### EXERCISE OBJECTIVE:
Read through the data and report every line in which the word "marker" occurs.

(Object tracking records)
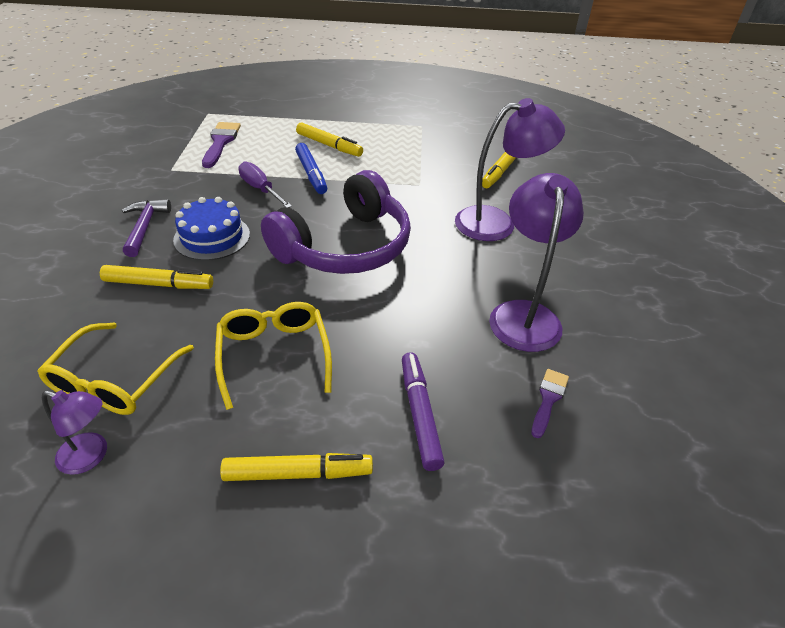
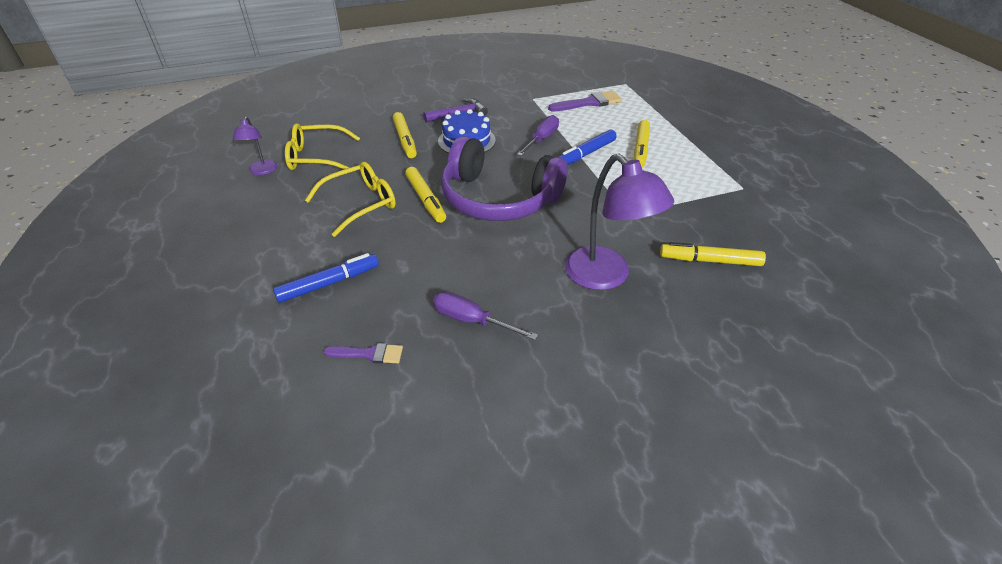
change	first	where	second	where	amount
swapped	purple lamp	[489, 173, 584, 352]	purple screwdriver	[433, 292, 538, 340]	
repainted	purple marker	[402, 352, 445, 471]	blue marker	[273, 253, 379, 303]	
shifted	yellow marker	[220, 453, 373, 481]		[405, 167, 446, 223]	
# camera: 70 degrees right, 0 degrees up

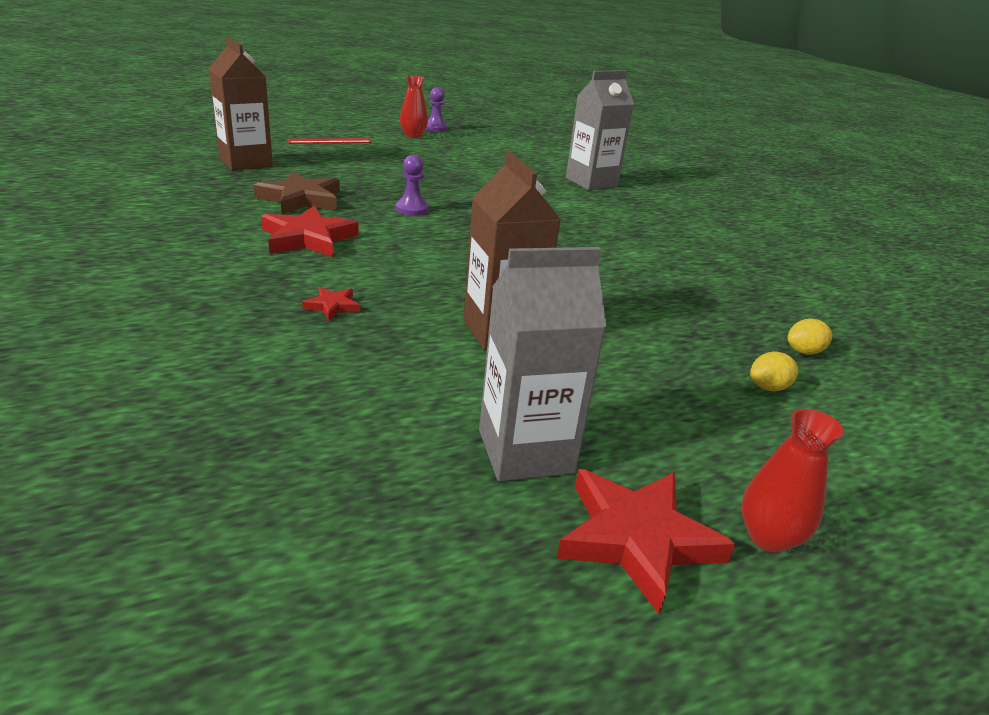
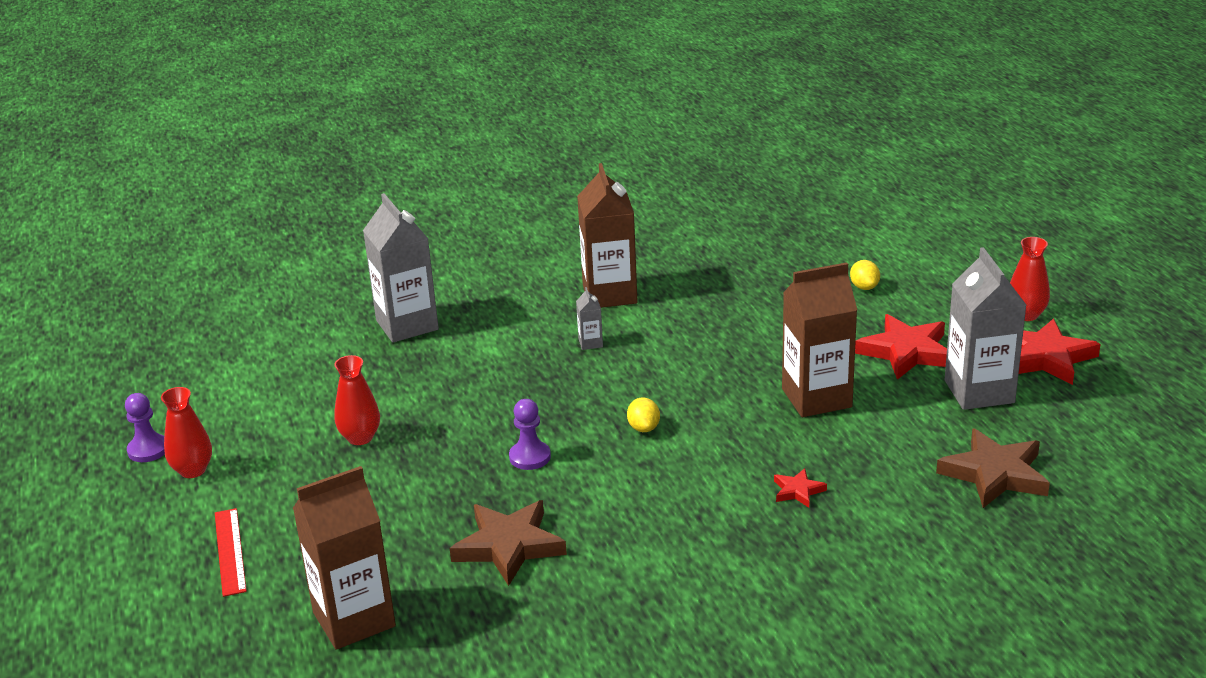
change	first	where	second	where	amount
shifted	red star	[261, 206, 359, 257]		[855, 314, 947, 380]	
shifted	yellow lemon	[787, 318, 832, 355]		[627, 397, 660, 432]	
new			brown carton	[577, 163, 638, 308]	
new			grey carton	[576, 287, 603, 350]	
new			red vase	[334, 355, 380, 445]	
new			brown star	[936, 428, 1050, 508]	
# camera: 80 degrees left, 0 degrees up

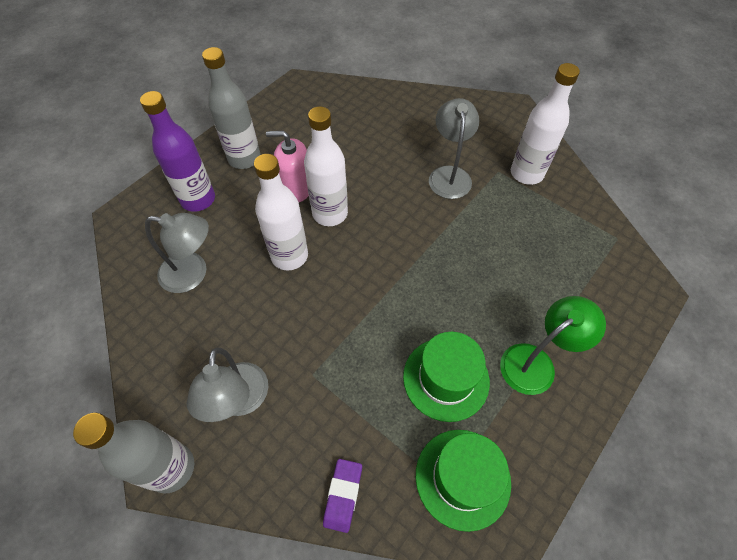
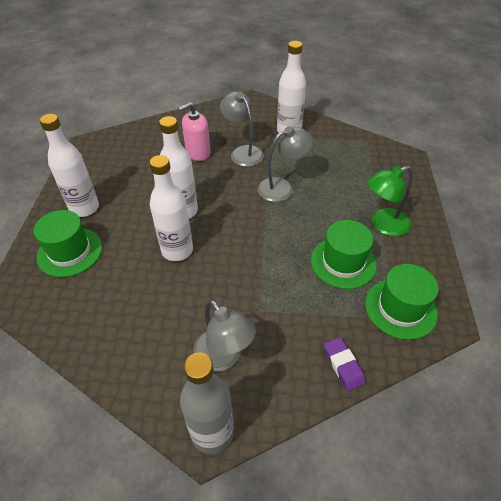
change	first	where	second	where	amount
repainted	grey bottle	[202, 47, 261, 169]	white bottle	[40, 114, 99, 217]	
swapped	purple bottle	[140, 91, 215, 212]	green hat	[34, 210, 102, 277]	
shifted	pink soap dispenser	[266, 131, 309, 202]		[178, 102, 211, 161]	
shifted	grey lamp	[145, 213, 209, 293]		[257, 126, 313, 202]	
rotated	green lamp	[500, 296, 606, 395]		[367, 166, 413, 236]	135 degrees counterclockwise
# camera: 35 degrees left, 10 degrees down

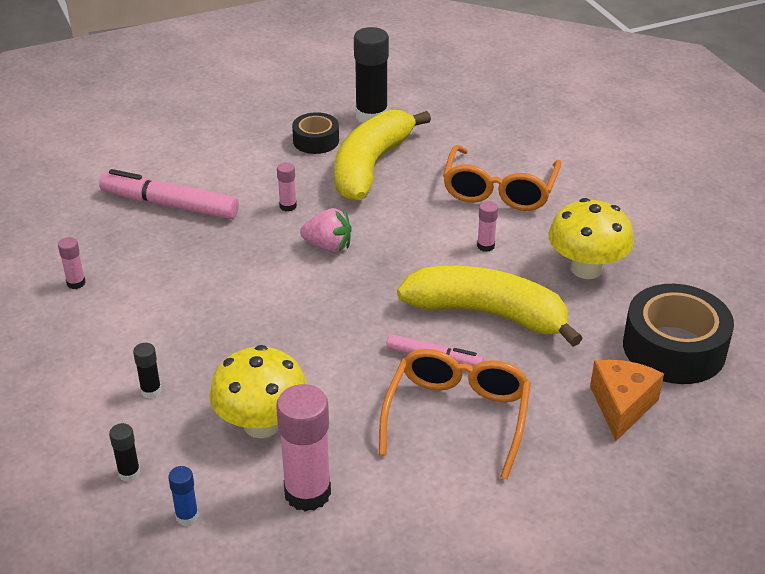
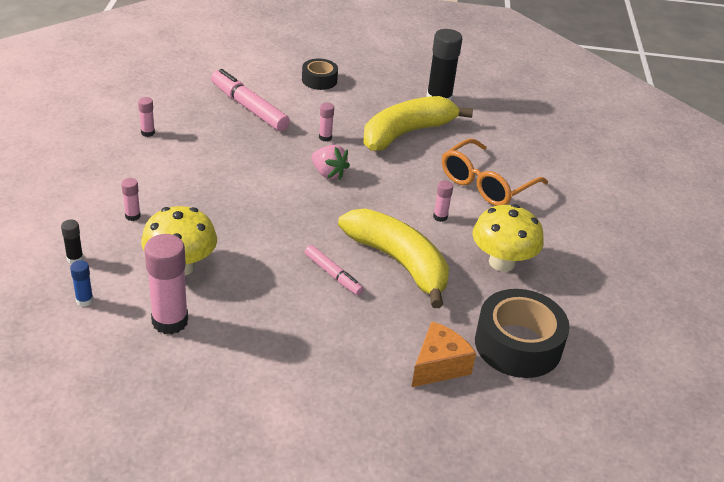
change	first	where	second	where	amount
shifted	black tape	[292, 112, 339, 154]		[302, 59, 338, 90]	
repainted	black glue stick	[133, 343, 161, 398]	pink glue stick	[121, 178, 141, 221]	
gone	orange glasses	[379, 349, 531, 479]			
# camera: 25 degrees right, 0 degrees up

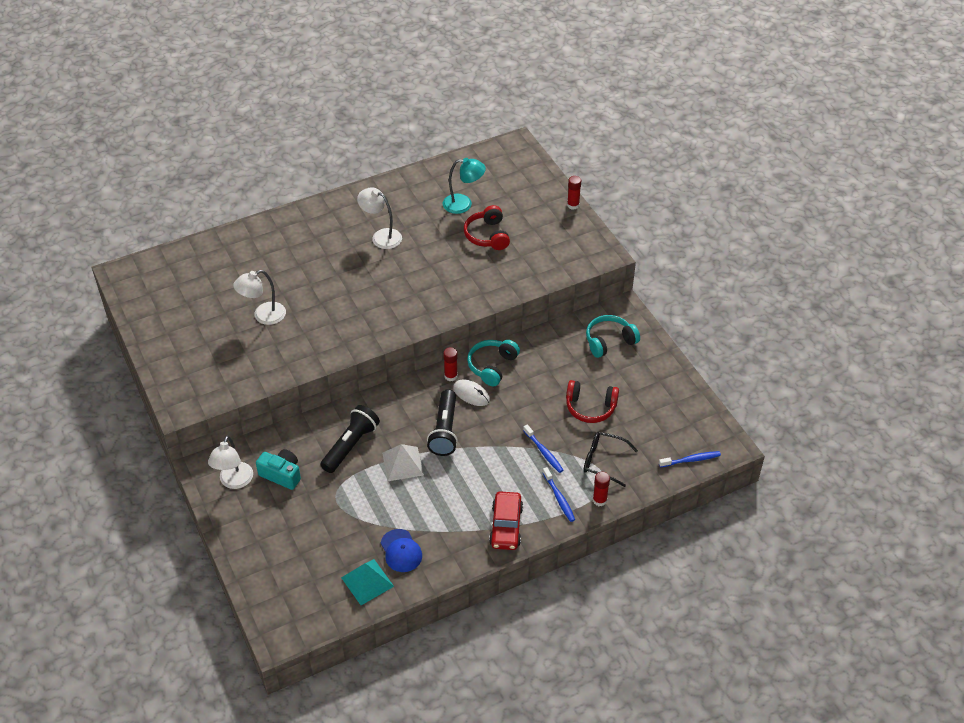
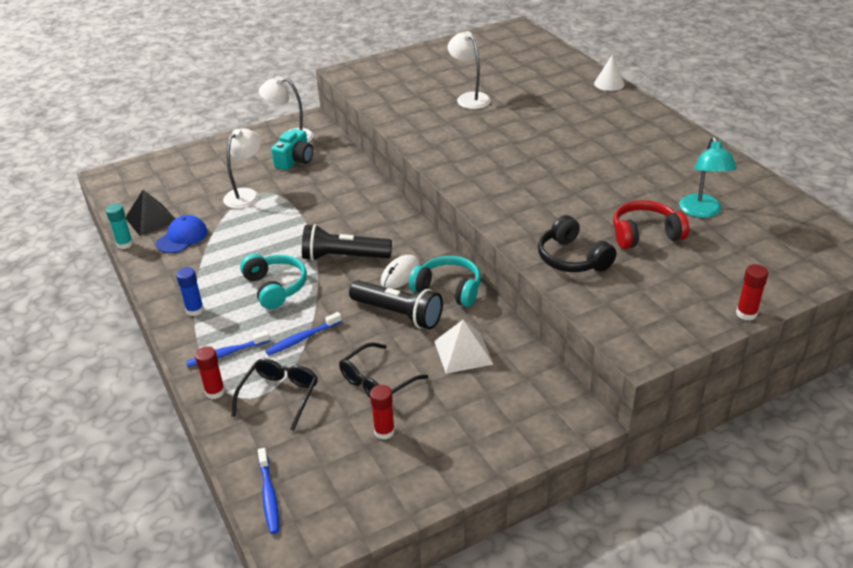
change	first	where	second	where	amount
shifted	white lamp	[357, 187, 402, 249]		[223, 128, 261, 209]	
shifted	turquoise headphones	[586, 315, 640, 358]		[240, 254, 307, 309]	
shifted	red glue stick	[443, 347, 458, 381]		[370, 385, 395, 440]	
swapped	red headphones	[566, 380, 619, 423]	black glasses	[339, 342, 428, 397]	
shifted	black flashlight	[320, 405, 380, 473]		[349, 280, 443, 329]	
shifted	white pyramid	[382, 444, 424, 481]		[434, 320, 494, 374]	
swapped	red car	[489, 492, 523, 550]	blue glue stick	[176, 267, 204, 316]	
rotated	blue cap	[381, 529, 422, 572]		[156, 215, 208, 253]	150 degrees clockwise
repainted	turquoise pyramid	[341, 559, 394, 605]	black pyramid	[125, 190, 175, 236]	
new			white cone	[594, 55, 625, 91]	
new			turquoise glue stick	[105, 203, 133, 249]	
new			black headphones	[538, 215, 616, 272]	
# camera: 90 degrees right, 10 degrees down

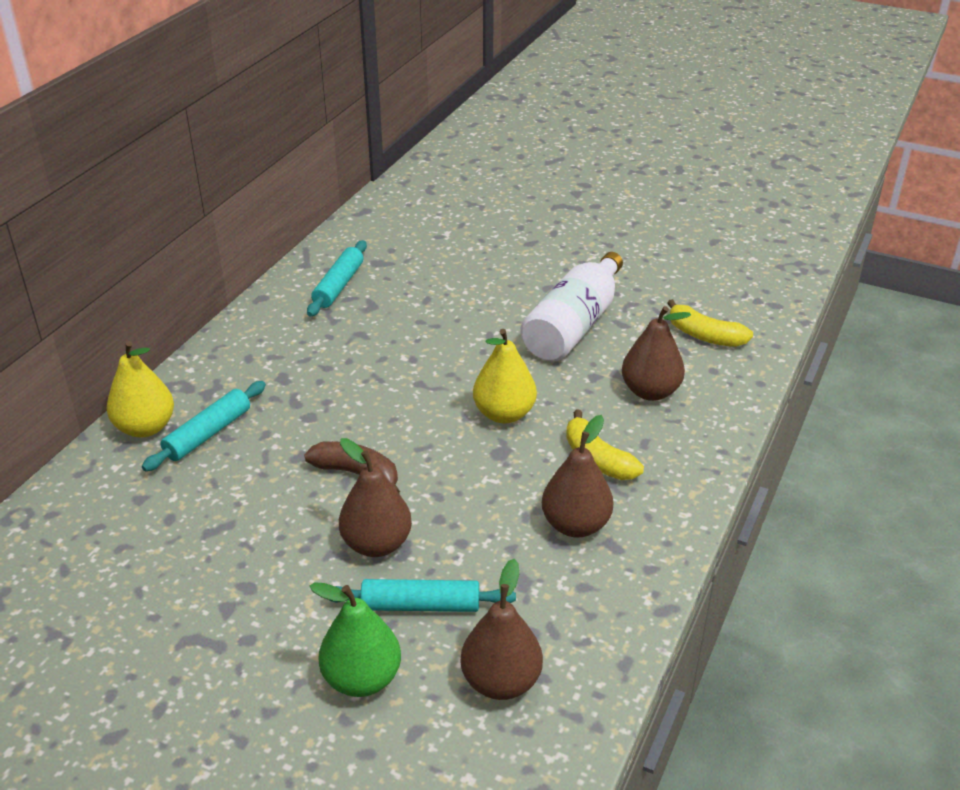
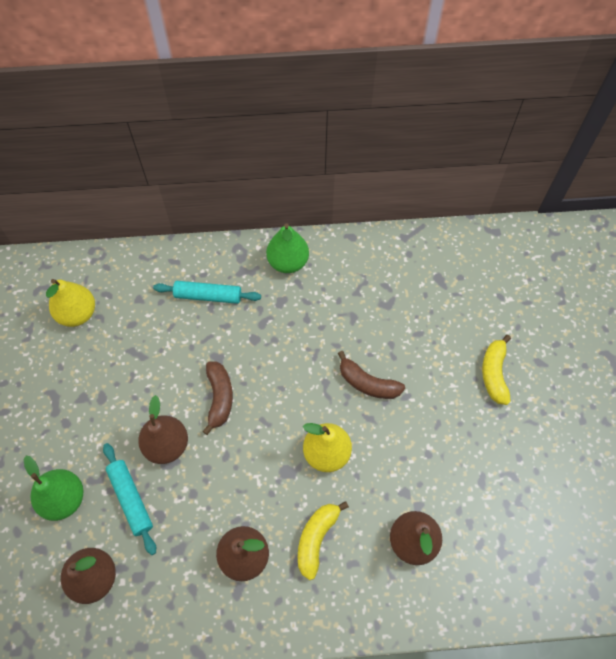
change	first	where	second	where	amount
gone	turquoise rolling pin	[307, 240, 367, 316]			
gone	white bottle	[520, 252, 623, 362]			
shifted	yellow banana	[667, 299, 753, 347]		[482, 335, 511, 405]	
shifted	yellow pear	[106, 341, 174, 437]		[46, 279, 95, 327]	
new			green pear	[266, 223, 309, 273]	
new			brown banana	[338, 351, 405, 399]	
# camera: 60 degrees right, 25 degrees up

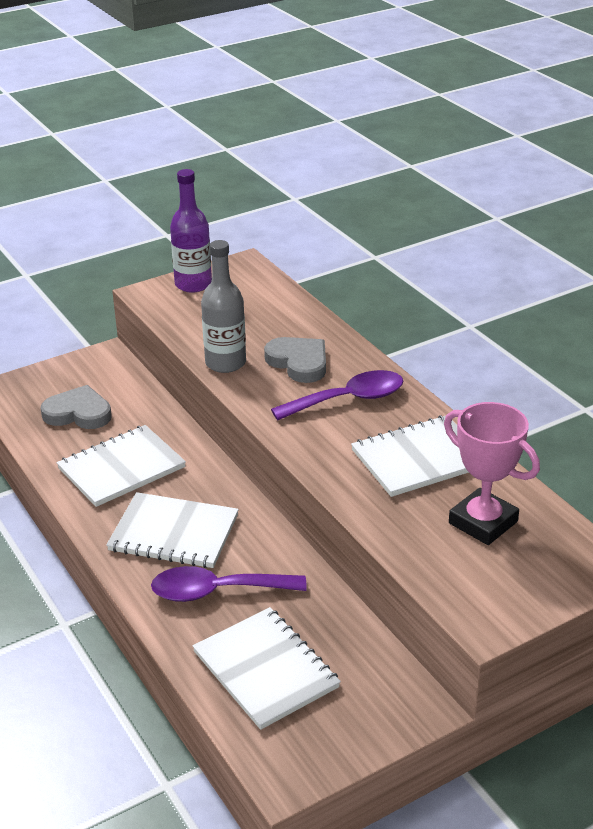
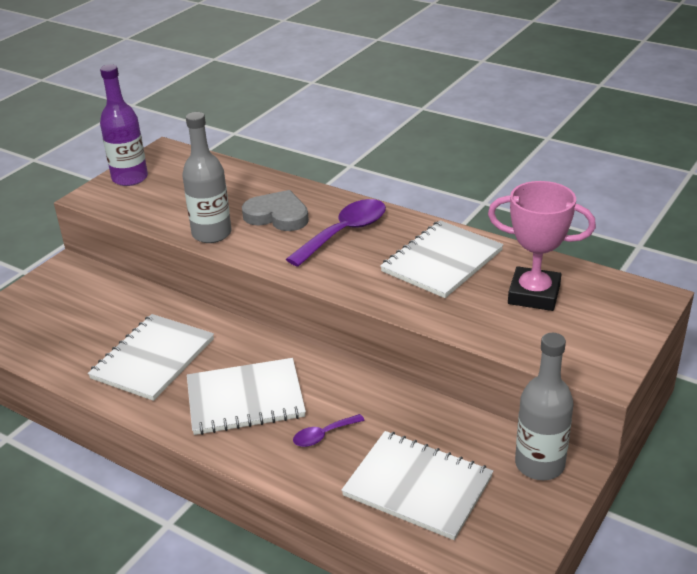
change	first	where	second	where	amount
gone	grey heart	[41, 385, 112, 429]			
scaled	purple spoon	[151, 566, 307, 602]		[293, 414, 365, 447]	x0.51
new			grey bottle	[515, 333, 573, 480]	
# camera: 25 degrees left, 0 degrees up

### WRITTEN RESPONSE:
repainted	purple marker	[402, 352, 445, 471]	blue marker	[273, 253, 379, 303]	
shifted	yellow marker	[220, 453, 373, 481]		[405, 167, 446, 223]	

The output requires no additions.